• SUPPLIED INFORMATION:
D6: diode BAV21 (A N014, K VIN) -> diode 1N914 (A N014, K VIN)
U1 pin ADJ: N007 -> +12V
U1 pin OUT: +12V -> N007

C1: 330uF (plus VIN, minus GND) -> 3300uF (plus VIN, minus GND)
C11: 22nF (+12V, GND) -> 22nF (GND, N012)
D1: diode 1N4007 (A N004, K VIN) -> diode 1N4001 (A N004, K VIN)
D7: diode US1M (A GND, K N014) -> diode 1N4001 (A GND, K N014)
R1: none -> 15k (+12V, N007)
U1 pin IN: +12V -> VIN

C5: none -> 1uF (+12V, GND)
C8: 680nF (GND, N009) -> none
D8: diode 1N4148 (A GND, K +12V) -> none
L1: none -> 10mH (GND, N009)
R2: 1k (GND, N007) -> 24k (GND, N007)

• PROBLEM TO WORK ON: Every line above with the word "none" belongs in the answer, copied as written.

• PROBLEM SOLUTION:
R1: none -> 15k (+12V, N007)
C5: none -> 1uF (+12V, GND)
C8: 680nF (GND, N009) -> none
D8: diode 1N4148 (A GND, K +12V) -> none
L1: none -> 10mH (GND, N009)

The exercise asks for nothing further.